▶ **WHAT YOU ARE ASKED TO DO**: May I please have every record restated word for word, with the images left out?

▶ **AVAILABLE DATA**:

##############################

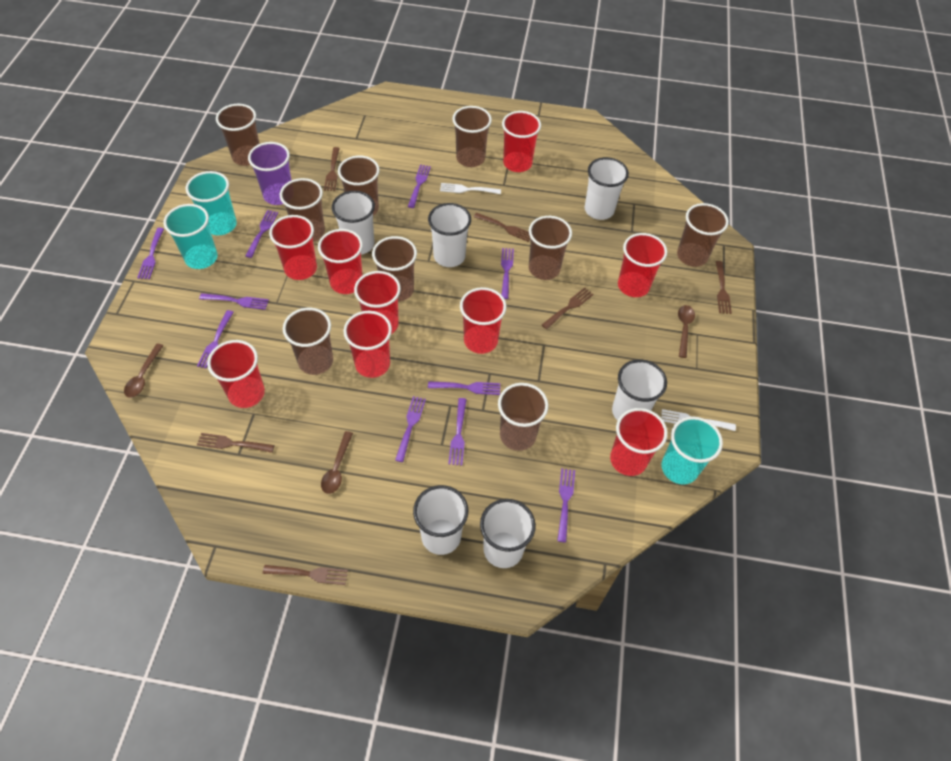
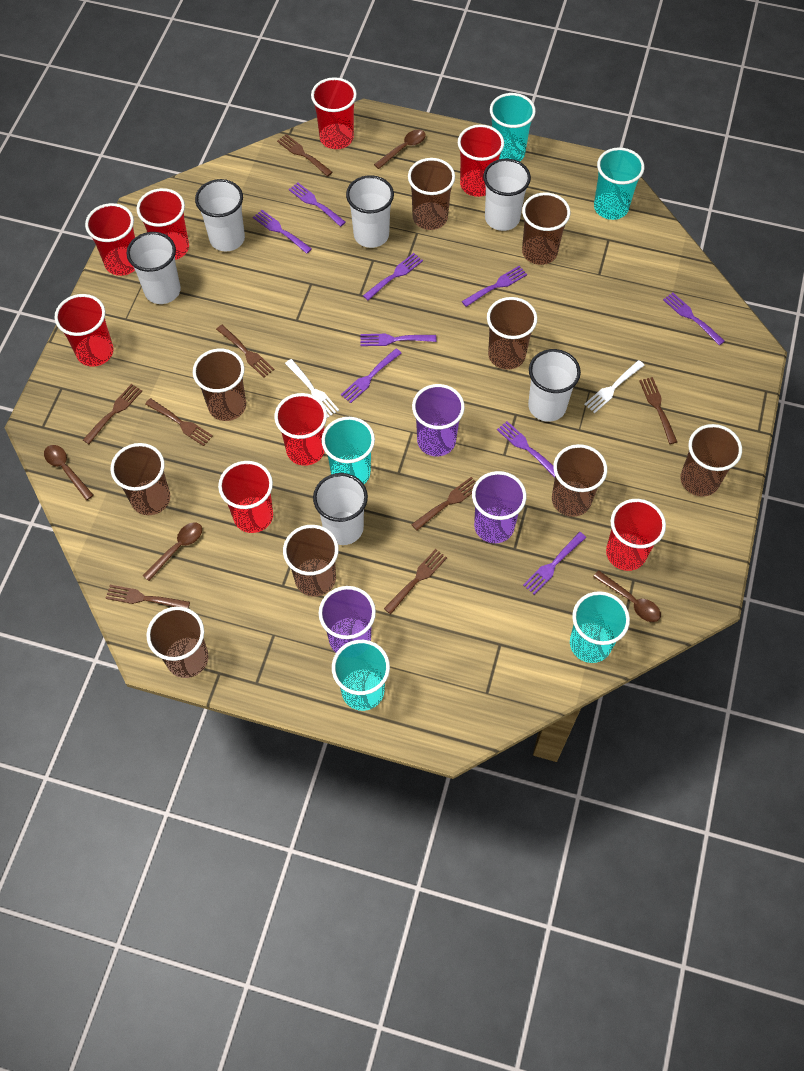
brown fork: 6 -> 8
brown spoon: 3 -> 4
purple cup: 1 -> 3
purple fork: 10 -> 9
red cup: 9 -> 8
turquoise cup: 3 -> 5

##############################

▶ **EXERCISE RESULT**:
brown fork: 6 -> 8
brown spoon: 3 -> 4
purple cup: 1 -> 3
purple fork: 10 -> 9
red cup: 9 -> 8
turquoise cup: 3 -> 5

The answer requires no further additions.